(DATA SEGMENT):
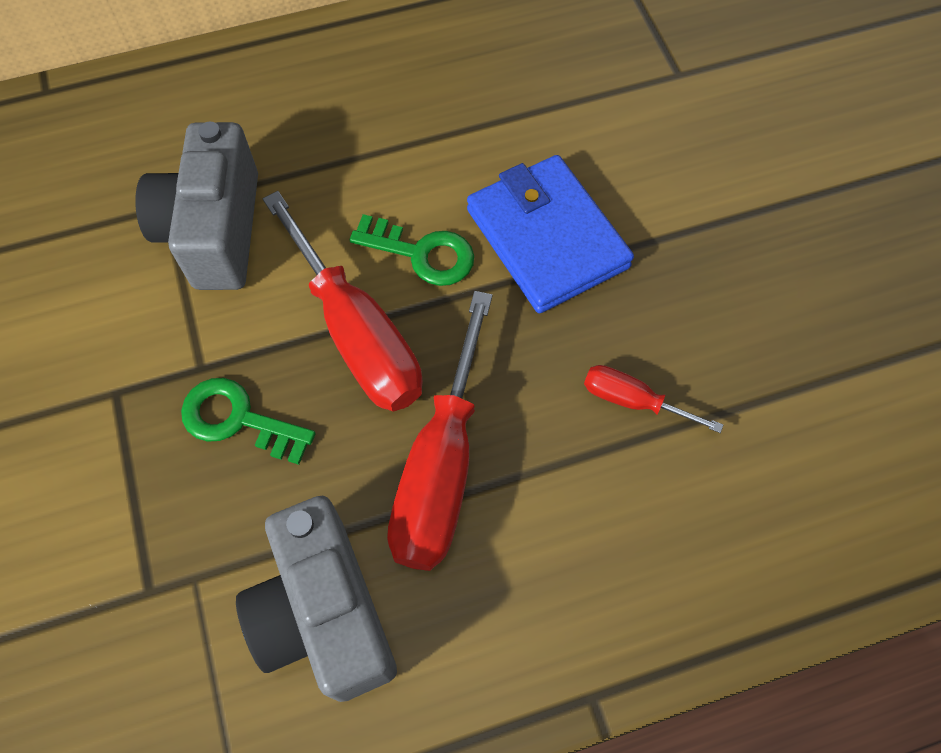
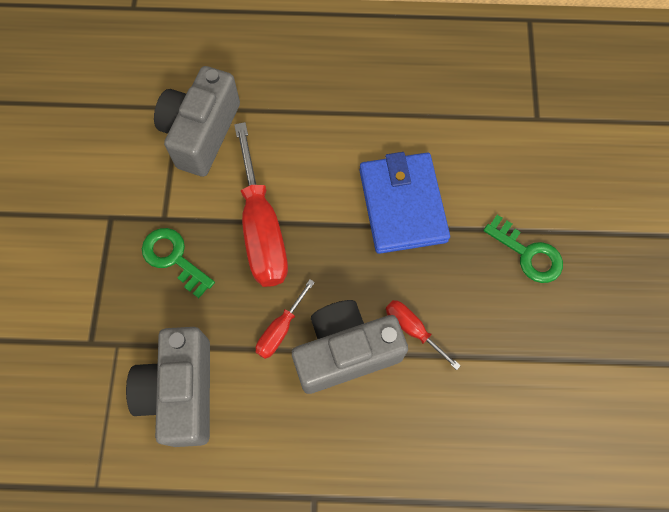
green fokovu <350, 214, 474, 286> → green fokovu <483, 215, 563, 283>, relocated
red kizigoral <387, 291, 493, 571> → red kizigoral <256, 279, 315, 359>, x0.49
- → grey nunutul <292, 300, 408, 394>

(WHAT NEEDS TO BE DONE): Exactly as given, transcribe every line of the data, but not its images.

(TASK SOLUTION):
green fokovu <350, 214, 474, 286> → green fokovu <483, 215, 563, 283>, relocated
red kizigoral <387, 291, 493, 571> → red kizigoral <256, 279, 315, 359>, x0.49
- → grey nunutul <292, 300, 408, 394>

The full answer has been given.